WRITTEN REQUEST - In the records below, render everything from the line containing "2013 [548, 243]" down to the line containing "2016-2018 [548, 535]" as a JSON list of strings, one string per line, leaving out any blank lines.

━━━━━━━━

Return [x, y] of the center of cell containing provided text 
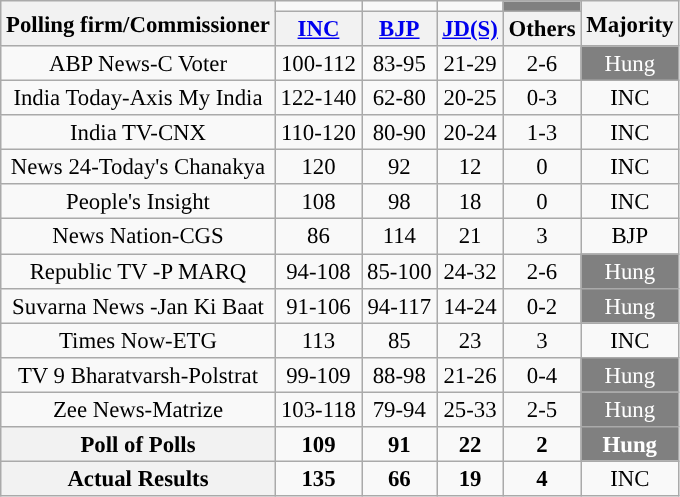
ABP News-C Voter [138, 64]
Others [542, 30]
0-3 [542, 98]
Poll of Polls [138, 444]
103-118 [318, 410]
91-106 [318, 306]
21 [470, 236]
113 [318, 340]
94-117 [400, 306]
100-112 [318, 64]
110-120 [318, 132]
Majority [630, 24]
21-26 [470, 374]
20-25 [470, 98]
TV 9 Bharatvarsh-Polstrat [138, 374]
14-24 [470, 306]
79-94 [400, 410]
24-32 [470, 272]
85 [400, 340]
18 [470, 202]
94-108 [318, 272]
12 [470, 168]
19 [470, 478]
News Nation-CGS [138, 236]
People's Insight [138, 202]
0-4 [542, 374]
India TV-CNX [138, 132]
80-90 [400, 132]
Times Now-ETG [138, 340]
99-109 [318, 374]
135 [318, 478]
108 [318, 202]
1-3 [542, 132]
85-100 [400, 272]
98 [400, 202]
20-24 [470, 132]
JD(S) [470, 30]
91 [400, 444]
21-29 [470, 64]
86 [318, 236]
Zee News-Matrize [138, 410]
Republic TV -P MARQ [138, 272]
109 [318, 444]
114 [400, 236]
2-5 [542, 410]
23 [470, 340]
News 24-Today's Chanakya [138, 168]
Polling firm/Commissioner [138, 24]
88-98 [400, 374]
122-140 [318, 98]
4 [542, 478]
Suvarna News -Jan Ki Baat [138, 306]
22 [470, 444]
25-33 [470, 410]
0-2 [542, 306]
83-95 [400, 64]
Actual Results [138, 478]
India Today-Axis My India [138, 98]
92 [400, 168]
66 [400, 478]
2 [542, 444]
62-80 [400, 98]
120 [318, 168]
Provide the [X, Y] coordinate of the cell's center where the given text is located.  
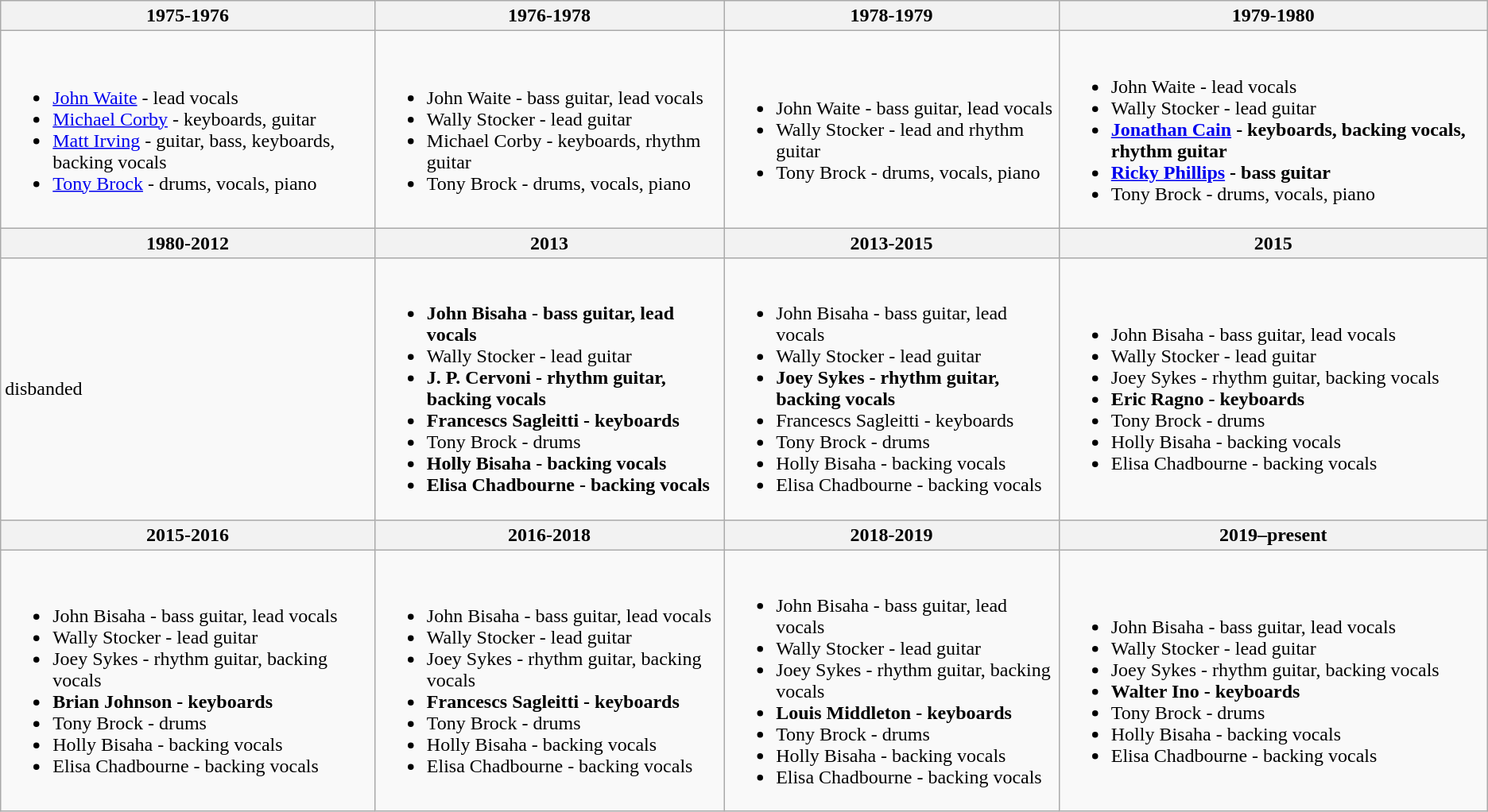
2013 [548, 243]
John Waite - lead vocalsMichael Corby - keyboards, guitarMatt Irving - guitar, bass, keyboards, backing vocalsTony Brock - drums, vocals, piano [188, 130]
1976-1978 [548, 16]
2018-2019 [892, 535]
2016-2018 [548, 535]
John Waite - bass guitar, lead vocalsWally Stocker - lead guitarMichael Corby - keyboards, rhythm guitarTony Brock - drums, vocals, piano [548, 130]
2015-2016 [188, 535]
1978-1979 [892, 16]
1979-1980 [1273, 16]
1975-1976 [188, 16]
2013-2015 [892, 243]
2015 [1273, 243]
John Waite - bass guitar, lead vocalsWally Stocker - lead and rhythm guitarTony Brock - drums, vocals, piano [892, 130]
2019–present [1273, 535]
1980-2012 [188, 243]
disbanded [188, 389]
Return (X, Y) of the center of cell containing provided text 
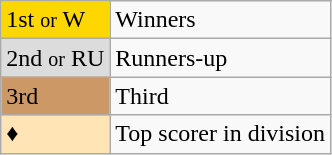
♦ (56, 134)
Winners (220, 20)
Runners-up (220, 58)
Top scorer in division (220, 134)
2nd or RU (56, 58)
1st or W (56, 20)
Third (220, 96)
3rd (56, 96)
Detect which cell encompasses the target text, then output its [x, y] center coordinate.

━━━━━━━━

WORKED ANSWER -
[
  "2013 [548, 243]",
  "John Waite - lead vocalsMichael Corby - keyboards, guitarMatt Irving - guitar, bass, keyboards, backing vocalsTony Brock - drums, vocals, piano [188, 130]",
  "1976-1978 [548, 16]",
  "2018-2019 [892, 535]",
  "2016-2018 [548, 535]"
]